> [WORK REQUIRED]: The result is the exact lines from the one containing "pink nut: 4 -> 6" through the final line of the entries; leave out the pictures.

> [RAW DATA]:
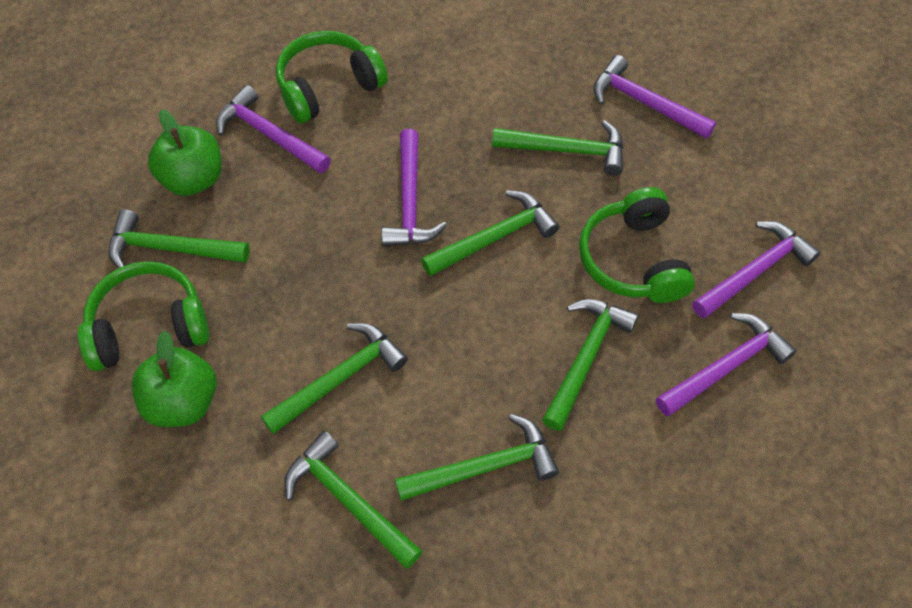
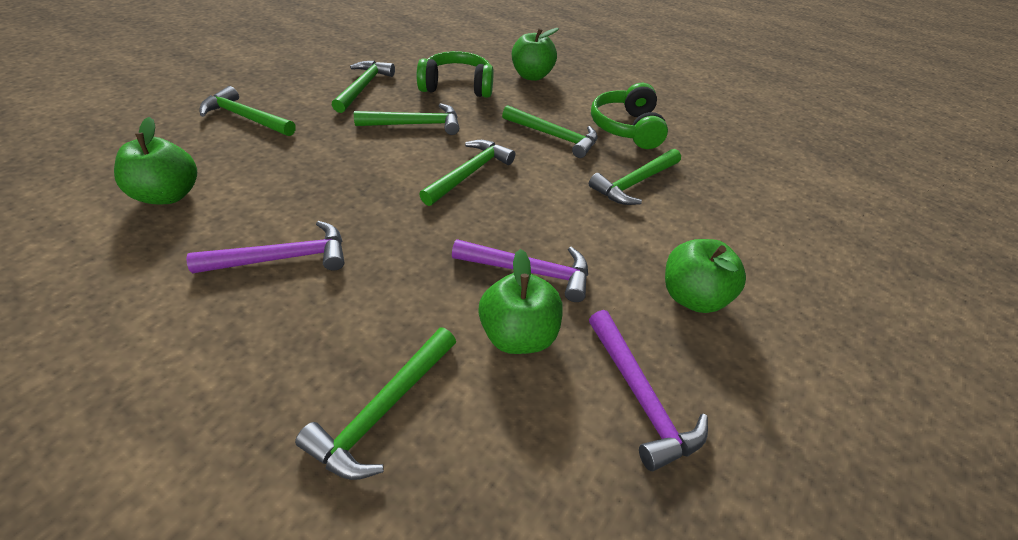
green apple: 2 -> 4
green headphones: 3 -> 2
purple hammer: 5 -> 3

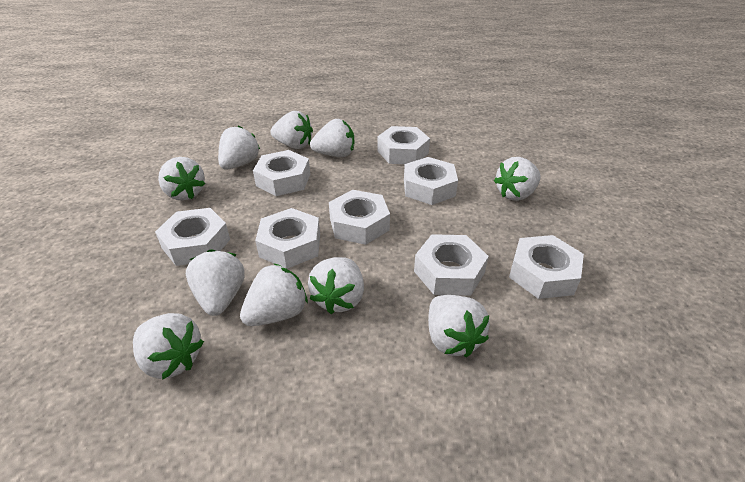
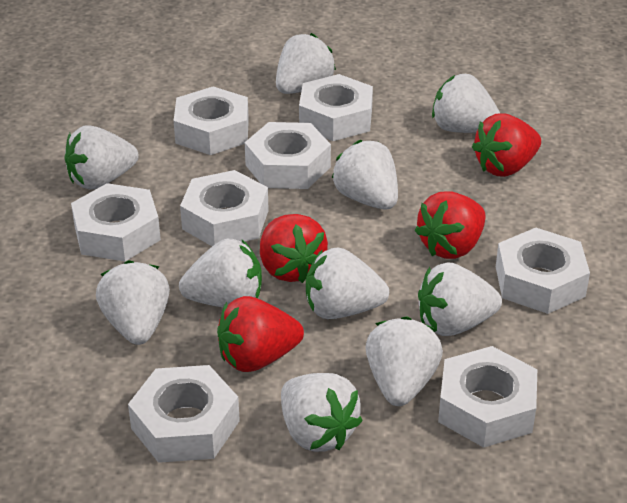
red strawberry: 0 -> 4

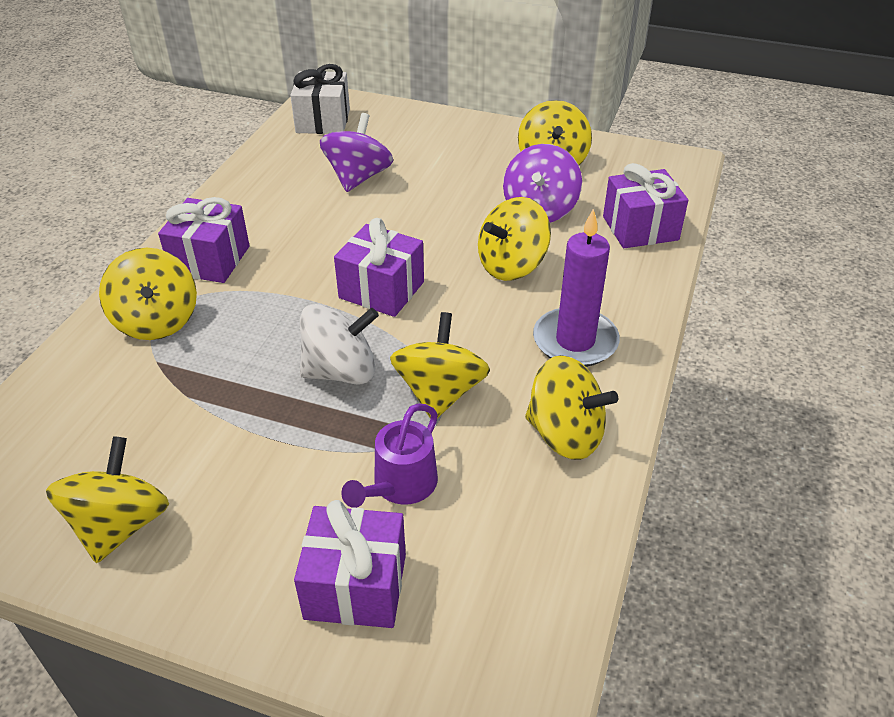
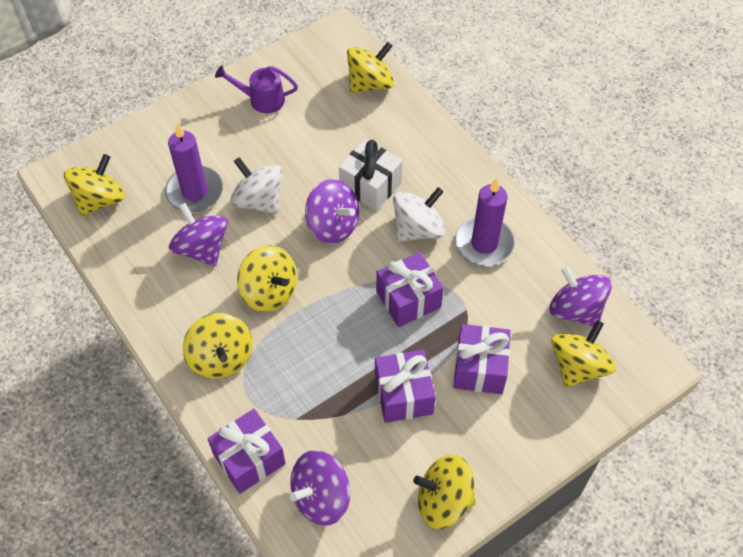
purple candle: 1 -> 2
purple spinning top: 2 -> 4
white spinning top: 1 -> 2

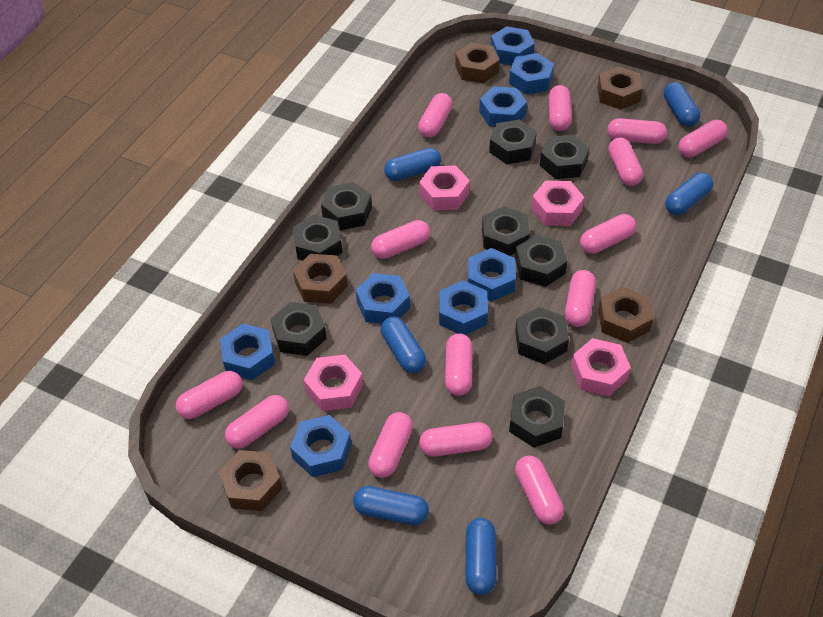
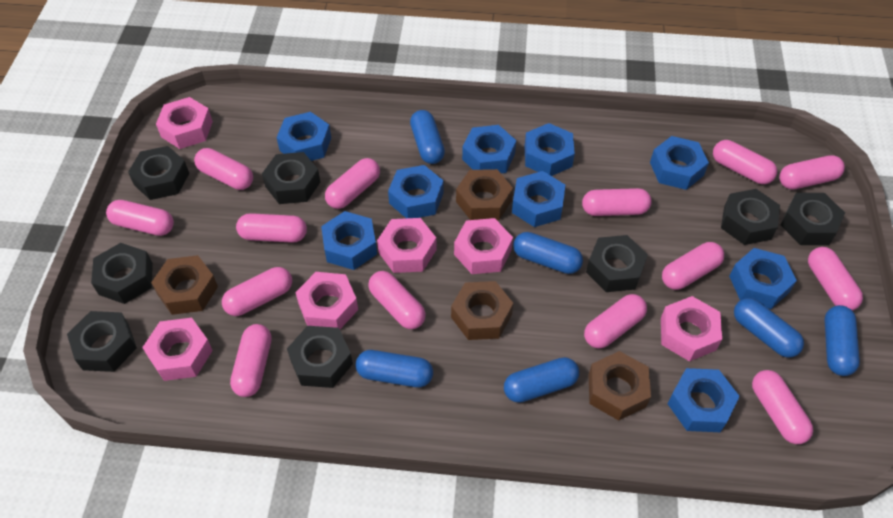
black nut: 9 -> 8
blue nut: 8 -> 9
brown nut: 5 -> 4
pink nut: 4 -> 6

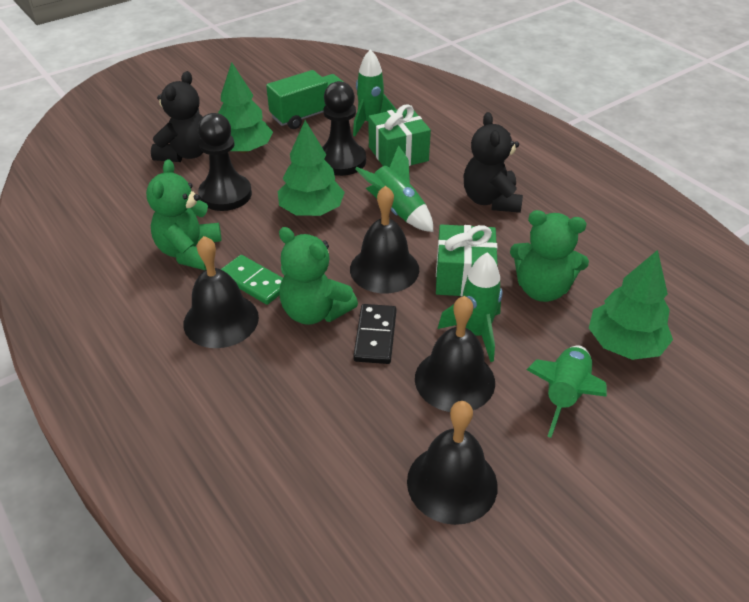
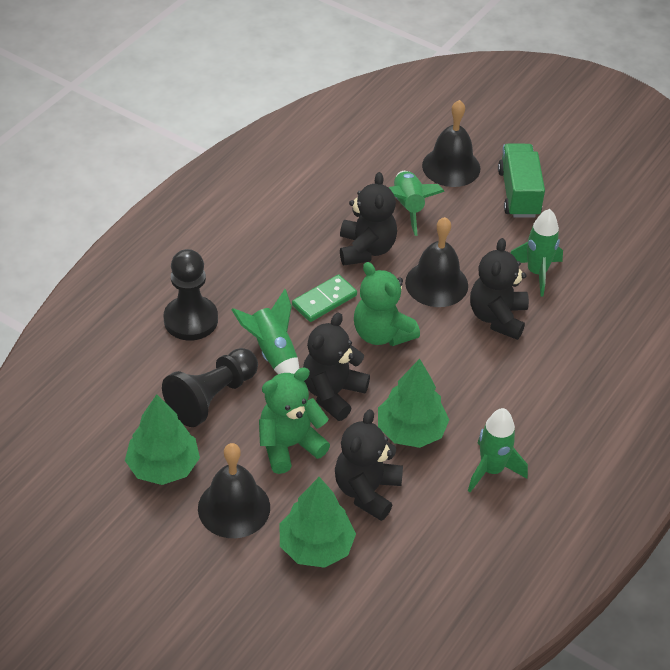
black bell: 4 -> 3
black domino: 1 -> 0
black teddy bear: 2 -> 4
green gift: 2 -> 0
green teddy bear: 3 -> 2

> [YOUR SOLUTION]:
pink nut: 4 -> 6

black bell: 4 -> 3
black domino: 1 -> 0
black teddy bear: 2 -> 4
green gift: 2 -> 0
green teddy bear: 3 -> 2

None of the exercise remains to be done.